▶ [Source information]:

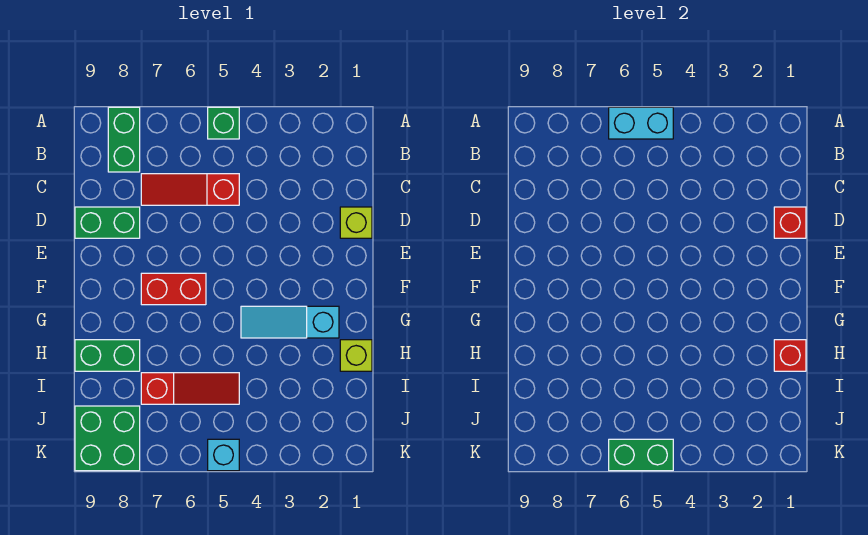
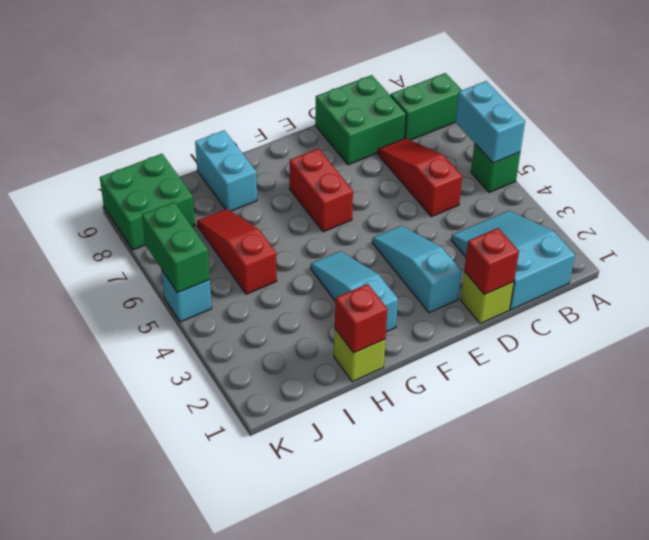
none -> cyan slope B1:C3 level 1 top 1
green brick D8:D9 level 1 -> green brick C8:D9 level 1
none -> cyan slope E2:E4 level 1 top 2
green brick H8:H9 level 1 -> cyan brick H8:H9 level 1
red slope I5:I7 level 1 top 7 -> red slope I5:I7 level 1 top 5

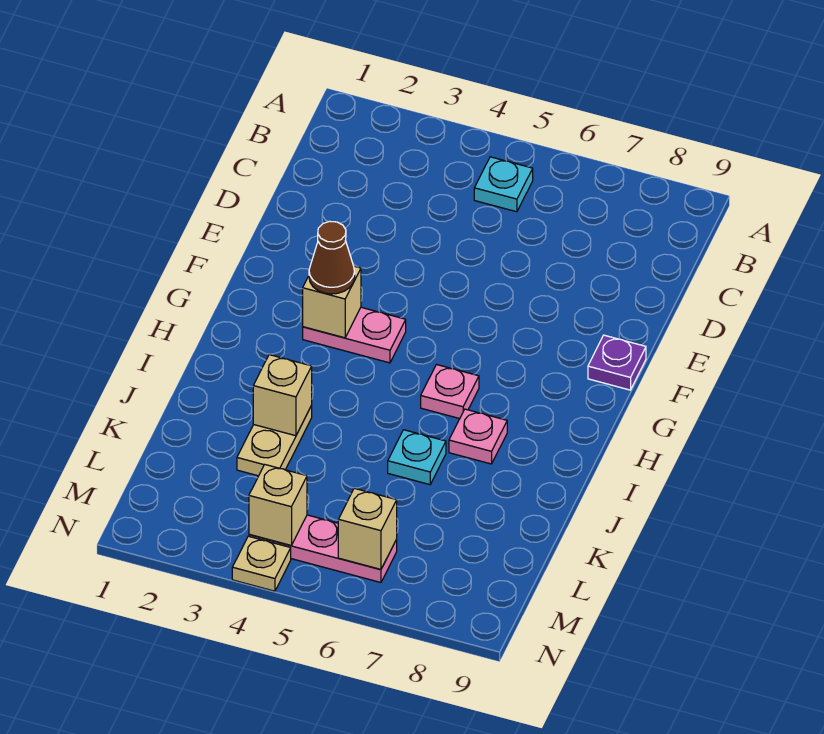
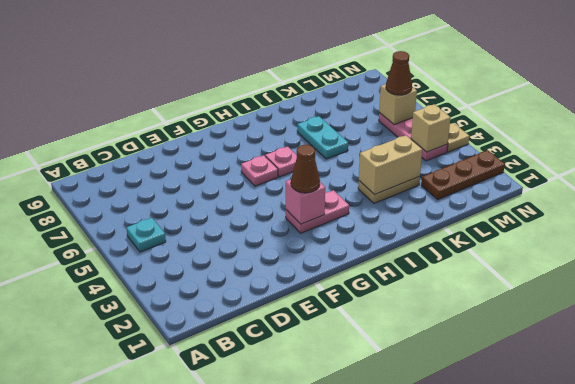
purple plate F9 level 1 -> none
pink plate G3:G4 level 1 -> pink plate G3:H3 level 1
tan brick G3 level 2 -> pink brick G3 level 2
pink plate I7 level 1 -> pink plate G6 level 1
tan brick J3 level 2 -> tan brick J3:K3 level 2
cyan plate J6 level 1 -> cyan plate J6:J7 level 1
none -> brown plate L2:N2 level 1
none -> brown cone M6 level 3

▶ [What is required]:
Return an exact copy of only the lines from the one with "cyan plate J6 level" through the end of the listing above, both included.

▶ [Task output]:
cyan plate J6 level 1 -> cyan plate J6:J7 level 1
none -> brown plate L2:N2 level 1
none -> brown cone M6 level 3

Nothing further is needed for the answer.